# Exercise goal
For the records below, print the lines from the line with "camera: 15 degrees right, 20 degrees down" through the line with "(626, 505) = (550, 540): turquoise" exactly as written; include both end lines and exclude the rest.

# Raw data
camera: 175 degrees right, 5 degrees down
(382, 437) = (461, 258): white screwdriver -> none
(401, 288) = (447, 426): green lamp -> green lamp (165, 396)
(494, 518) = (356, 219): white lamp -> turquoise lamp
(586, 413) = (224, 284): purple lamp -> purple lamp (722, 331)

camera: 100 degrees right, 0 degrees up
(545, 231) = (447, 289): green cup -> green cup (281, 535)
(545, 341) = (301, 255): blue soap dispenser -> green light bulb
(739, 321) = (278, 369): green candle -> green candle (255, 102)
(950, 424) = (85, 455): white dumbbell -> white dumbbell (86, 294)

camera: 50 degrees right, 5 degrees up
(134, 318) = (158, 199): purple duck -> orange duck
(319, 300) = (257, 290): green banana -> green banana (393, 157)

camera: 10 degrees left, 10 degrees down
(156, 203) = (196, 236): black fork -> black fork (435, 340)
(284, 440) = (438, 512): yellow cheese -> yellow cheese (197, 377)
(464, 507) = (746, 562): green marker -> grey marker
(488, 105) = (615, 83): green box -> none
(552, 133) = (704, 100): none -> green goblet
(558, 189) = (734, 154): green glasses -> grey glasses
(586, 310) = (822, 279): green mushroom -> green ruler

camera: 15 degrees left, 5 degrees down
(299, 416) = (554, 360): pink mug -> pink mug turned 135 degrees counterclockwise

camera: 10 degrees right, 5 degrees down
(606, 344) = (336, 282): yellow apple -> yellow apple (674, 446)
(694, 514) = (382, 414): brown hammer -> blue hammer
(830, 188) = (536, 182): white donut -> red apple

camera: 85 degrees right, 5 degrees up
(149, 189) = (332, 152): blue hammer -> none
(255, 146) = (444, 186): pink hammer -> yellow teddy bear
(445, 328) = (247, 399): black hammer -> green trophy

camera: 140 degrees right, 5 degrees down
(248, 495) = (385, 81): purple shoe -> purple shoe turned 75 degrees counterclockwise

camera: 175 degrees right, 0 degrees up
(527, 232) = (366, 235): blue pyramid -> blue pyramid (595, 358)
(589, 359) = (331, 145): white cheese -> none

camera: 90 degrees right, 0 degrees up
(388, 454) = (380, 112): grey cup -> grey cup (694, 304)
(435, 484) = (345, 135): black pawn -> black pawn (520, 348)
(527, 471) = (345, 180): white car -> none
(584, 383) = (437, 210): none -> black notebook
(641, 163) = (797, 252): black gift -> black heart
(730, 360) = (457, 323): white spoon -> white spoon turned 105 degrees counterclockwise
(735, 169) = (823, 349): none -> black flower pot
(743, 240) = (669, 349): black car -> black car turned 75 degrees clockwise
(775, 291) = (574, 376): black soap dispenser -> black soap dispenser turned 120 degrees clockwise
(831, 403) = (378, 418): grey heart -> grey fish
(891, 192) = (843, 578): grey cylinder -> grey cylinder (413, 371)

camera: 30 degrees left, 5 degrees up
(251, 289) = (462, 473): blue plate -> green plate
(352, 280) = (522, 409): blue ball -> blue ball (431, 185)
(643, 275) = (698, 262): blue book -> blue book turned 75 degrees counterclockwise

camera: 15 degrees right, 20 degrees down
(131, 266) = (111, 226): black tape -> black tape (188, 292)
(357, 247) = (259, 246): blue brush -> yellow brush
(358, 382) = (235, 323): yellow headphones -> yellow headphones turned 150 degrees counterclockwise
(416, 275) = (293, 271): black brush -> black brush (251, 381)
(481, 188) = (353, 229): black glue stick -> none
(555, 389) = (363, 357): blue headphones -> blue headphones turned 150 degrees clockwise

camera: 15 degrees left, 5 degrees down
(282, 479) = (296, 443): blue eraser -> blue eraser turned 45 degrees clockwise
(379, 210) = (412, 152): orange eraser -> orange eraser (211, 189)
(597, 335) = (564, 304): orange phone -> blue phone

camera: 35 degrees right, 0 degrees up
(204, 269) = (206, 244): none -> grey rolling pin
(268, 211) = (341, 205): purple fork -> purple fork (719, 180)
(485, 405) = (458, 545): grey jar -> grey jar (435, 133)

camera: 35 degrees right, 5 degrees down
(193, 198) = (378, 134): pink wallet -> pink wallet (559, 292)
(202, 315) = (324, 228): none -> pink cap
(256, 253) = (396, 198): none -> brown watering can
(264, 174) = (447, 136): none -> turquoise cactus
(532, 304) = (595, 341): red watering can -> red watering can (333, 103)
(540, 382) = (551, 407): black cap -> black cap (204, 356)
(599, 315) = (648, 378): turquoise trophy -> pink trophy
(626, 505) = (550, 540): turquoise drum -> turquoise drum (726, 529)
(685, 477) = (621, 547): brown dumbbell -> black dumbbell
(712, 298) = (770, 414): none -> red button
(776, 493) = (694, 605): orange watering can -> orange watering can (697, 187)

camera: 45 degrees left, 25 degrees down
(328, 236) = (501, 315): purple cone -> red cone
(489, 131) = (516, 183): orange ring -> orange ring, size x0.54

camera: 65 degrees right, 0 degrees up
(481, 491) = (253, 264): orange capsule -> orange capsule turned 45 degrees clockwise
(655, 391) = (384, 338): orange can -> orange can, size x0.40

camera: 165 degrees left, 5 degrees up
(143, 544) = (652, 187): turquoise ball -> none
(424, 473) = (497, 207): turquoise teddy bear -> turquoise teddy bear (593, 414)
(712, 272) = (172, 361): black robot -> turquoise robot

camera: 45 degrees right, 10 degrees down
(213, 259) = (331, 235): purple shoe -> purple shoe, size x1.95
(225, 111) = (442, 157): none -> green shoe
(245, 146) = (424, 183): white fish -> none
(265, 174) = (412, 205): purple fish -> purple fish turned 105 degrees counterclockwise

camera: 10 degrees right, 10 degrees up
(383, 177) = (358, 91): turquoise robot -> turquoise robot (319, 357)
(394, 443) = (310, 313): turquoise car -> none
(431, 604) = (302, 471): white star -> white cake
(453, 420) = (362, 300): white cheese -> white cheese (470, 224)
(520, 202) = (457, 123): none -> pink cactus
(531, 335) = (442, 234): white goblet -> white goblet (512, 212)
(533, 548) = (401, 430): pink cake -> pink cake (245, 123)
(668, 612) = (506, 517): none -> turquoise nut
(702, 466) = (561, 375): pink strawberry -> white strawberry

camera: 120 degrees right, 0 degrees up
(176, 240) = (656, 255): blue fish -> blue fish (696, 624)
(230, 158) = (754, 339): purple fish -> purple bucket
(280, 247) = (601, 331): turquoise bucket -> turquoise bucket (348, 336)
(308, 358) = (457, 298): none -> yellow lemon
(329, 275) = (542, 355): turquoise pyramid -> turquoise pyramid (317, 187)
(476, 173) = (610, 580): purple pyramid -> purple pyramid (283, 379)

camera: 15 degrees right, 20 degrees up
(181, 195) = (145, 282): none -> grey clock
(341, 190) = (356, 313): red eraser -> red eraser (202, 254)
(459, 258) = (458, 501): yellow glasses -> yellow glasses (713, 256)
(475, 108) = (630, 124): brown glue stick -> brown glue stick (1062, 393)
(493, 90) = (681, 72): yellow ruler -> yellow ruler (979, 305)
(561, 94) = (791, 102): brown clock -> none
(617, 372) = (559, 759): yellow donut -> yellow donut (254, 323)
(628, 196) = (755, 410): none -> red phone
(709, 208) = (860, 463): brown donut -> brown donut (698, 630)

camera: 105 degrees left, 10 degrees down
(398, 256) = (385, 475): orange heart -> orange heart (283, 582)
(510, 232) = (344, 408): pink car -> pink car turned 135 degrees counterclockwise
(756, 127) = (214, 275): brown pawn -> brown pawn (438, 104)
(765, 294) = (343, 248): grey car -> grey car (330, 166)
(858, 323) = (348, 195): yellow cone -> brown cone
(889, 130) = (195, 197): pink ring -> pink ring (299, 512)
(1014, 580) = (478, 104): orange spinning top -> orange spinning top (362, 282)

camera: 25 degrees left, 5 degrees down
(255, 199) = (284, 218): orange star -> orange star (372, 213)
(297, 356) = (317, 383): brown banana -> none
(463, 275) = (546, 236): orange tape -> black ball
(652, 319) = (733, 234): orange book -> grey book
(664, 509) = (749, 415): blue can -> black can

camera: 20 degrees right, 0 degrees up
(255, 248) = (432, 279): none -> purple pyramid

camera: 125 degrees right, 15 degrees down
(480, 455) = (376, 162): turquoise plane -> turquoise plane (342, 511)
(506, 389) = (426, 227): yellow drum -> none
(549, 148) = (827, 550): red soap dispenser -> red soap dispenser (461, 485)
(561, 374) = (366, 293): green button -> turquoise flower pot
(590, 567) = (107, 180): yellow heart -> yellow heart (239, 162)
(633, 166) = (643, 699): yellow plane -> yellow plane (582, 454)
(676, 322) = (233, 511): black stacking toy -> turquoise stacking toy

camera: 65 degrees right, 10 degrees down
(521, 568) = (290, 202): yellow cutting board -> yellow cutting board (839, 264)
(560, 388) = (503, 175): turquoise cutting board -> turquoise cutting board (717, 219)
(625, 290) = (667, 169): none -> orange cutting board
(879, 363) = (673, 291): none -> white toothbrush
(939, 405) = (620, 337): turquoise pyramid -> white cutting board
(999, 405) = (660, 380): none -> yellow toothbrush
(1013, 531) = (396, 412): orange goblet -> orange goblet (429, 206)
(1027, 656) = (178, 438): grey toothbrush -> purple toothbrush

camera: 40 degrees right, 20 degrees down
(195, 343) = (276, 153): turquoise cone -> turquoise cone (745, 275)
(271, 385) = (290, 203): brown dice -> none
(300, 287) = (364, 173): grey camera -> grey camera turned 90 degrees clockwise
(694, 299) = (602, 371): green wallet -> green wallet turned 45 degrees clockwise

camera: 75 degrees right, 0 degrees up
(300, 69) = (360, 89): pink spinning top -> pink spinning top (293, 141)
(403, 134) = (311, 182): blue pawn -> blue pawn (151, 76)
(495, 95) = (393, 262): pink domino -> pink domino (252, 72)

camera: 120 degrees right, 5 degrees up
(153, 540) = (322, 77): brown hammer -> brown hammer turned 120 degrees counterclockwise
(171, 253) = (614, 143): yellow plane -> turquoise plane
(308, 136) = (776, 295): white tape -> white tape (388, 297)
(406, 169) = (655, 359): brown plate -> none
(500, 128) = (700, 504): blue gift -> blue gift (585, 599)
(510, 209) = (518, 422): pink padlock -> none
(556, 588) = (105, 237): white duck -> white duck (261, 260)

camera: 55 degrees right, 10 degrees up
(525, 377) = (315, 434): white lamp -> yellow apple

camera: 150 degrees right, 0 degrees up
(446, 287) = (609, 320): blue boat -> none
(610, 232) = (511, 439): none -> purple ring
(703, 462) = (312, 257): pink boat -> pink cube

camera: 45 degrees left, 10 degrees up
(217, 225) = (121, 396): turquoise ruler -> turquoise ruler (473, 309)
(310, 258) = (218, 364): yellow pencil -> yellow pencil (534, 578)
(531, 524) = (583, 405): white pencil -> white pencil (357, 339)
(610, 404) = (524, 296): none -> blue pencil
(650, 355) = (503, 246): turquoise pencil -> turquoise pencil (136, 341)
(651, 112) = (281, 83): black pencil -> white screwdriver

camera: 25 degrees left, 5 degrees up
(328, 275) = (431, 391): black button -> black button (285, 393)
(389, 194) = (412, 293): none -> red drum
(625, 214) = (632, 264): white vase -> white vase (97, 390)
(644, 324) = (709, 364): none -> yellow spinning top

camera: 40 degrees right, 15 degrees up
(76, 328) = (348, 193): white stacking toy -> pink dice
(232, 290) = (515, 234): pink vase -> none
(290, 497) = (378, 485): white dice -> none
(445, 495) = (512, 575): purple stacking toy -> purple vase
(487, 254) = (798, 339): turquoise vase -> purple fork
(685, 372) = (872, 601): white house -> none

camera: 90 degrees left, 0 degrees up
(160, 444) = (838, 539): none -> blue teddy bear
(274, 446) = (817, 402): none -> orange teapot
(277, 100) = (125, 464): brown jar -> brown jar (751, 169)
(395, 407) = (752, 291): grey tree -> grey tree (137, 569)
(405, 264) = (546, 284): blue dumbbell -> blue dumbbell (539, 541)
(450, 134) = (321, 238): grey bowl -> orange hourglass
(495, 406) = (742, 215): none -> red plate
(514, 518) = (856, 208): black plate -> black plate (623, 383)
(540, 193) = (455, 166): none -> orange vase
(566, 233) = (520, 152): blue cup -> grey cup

# Answer to the exercise
camera: 15 degrees right, 20 degrees down
(131, 266) = (111, 226): black tape -> black tape (188, 292)
(357, 247) = (259, 246): blue brush -> yellow brush
(358, 382) = (235, 323): yellow headphones -> yellow headphones turned 150 degrees counterclockwise
(416, 275) = (293, 271): black brush -> black brush (251, 381)
(481, 188) = (353, 229): black glue stick -> none
(555, 389) = (363, 357): blue headphones -> blue headphones turned 150 degrees clockwise

camera: 15 degrees left, 5 degrees down
(282, 479) = (296, 443): blue eraser -> blue eraser turned 45 degrees clockwise
(379, 210) = (412, 152): orange eraser -> orange eraser (211, 189)
(597, 335) = (564, 304): orange phone -> blue phone

camera: 35 degrees right, 0 degrees up
(204, 269) = (206, 244): none -> grey rolling pin
(268, 211) = (341, 205): purple fork -> purple fork (719, 180)
(485, 405) = (458, 545): grey jar -> grey jar (435, 133)

camera: 35 degrees right, 5 degrees down
(193, 198) = (378, 134): pink wallet -> pink wallet (559, 292)
(202, 315) = (324, 228): none -> pink cap
(256, 253) = (396, 198): none -> brown watering can
(264, 174) = (447, 136): none -> turquoise cactus
(532, 304) = (595, 341): red watering can -> red watering can (333, 103)
(540, 382) = (551, 407): black cap -> black cap (204, 356)
(599, 315) = (648, 378): turquoise trophy -> pink trophy
(626, 505) = (550, 540): turquoise drum -> turquoise drum (726, 529)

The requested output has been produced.